◆ Aim of the task
In the records below, begin at the line that has "(509, 543) = (63, 271): black" and stop after the line that has "(490, 238) = (554, 717): green"; quote those lines verbatim and nothing more.

◆ Source information
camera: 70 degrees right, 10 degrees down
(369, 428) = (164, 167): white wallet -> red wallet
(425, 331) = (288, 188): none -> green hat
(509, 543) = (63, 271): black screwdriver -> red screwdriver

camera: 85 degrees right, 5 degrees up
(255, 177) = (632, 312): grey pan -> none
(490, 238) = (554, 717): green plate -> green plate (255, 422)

---

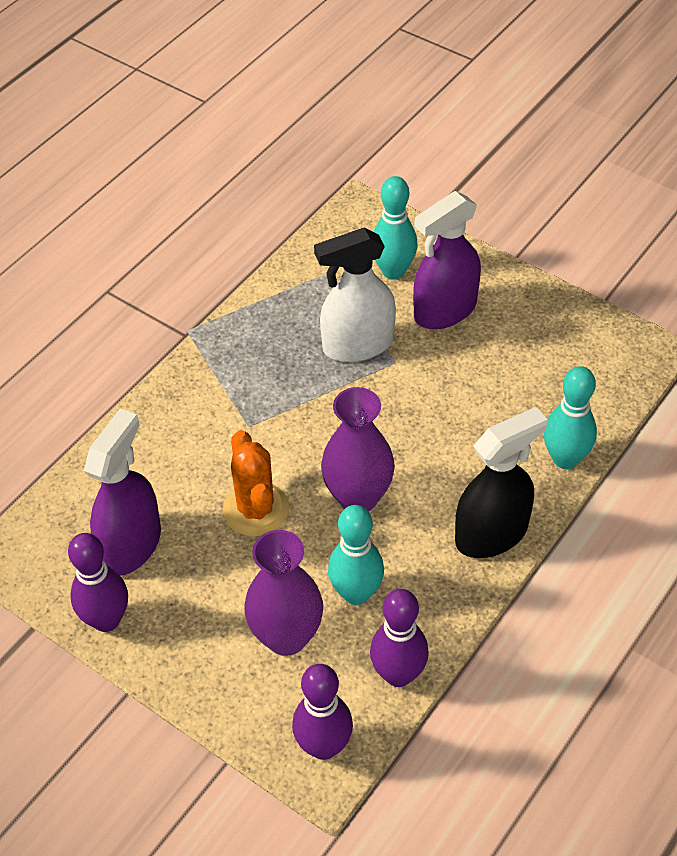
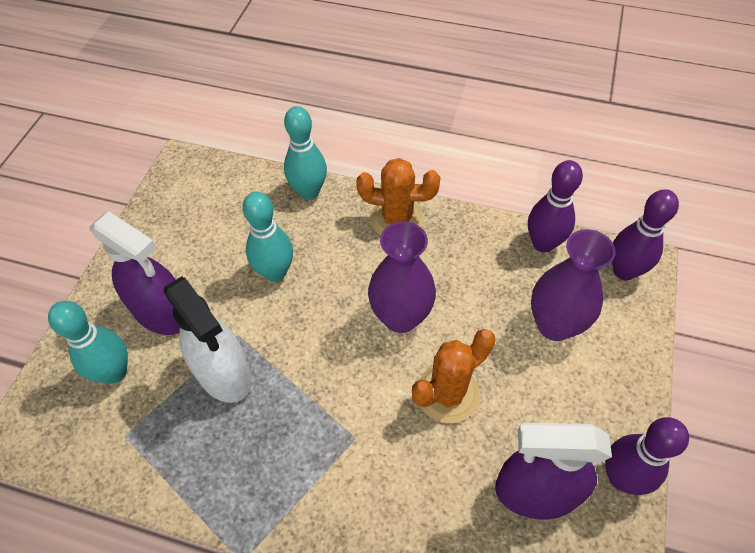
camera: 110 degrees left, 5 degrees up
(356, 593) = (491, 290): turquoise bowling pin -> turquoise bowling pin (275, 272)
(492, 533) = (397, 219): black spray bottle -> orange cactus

◆ Task answer
(509, 543) = (63, 271): black screwdriver -> red screwdriver

camera: 85 degrees right, 5 degrees up
(255, 177) = (632, 312): grey pan -> none
(490, 238) = (554, 717): green plate -> green plate (255, 422)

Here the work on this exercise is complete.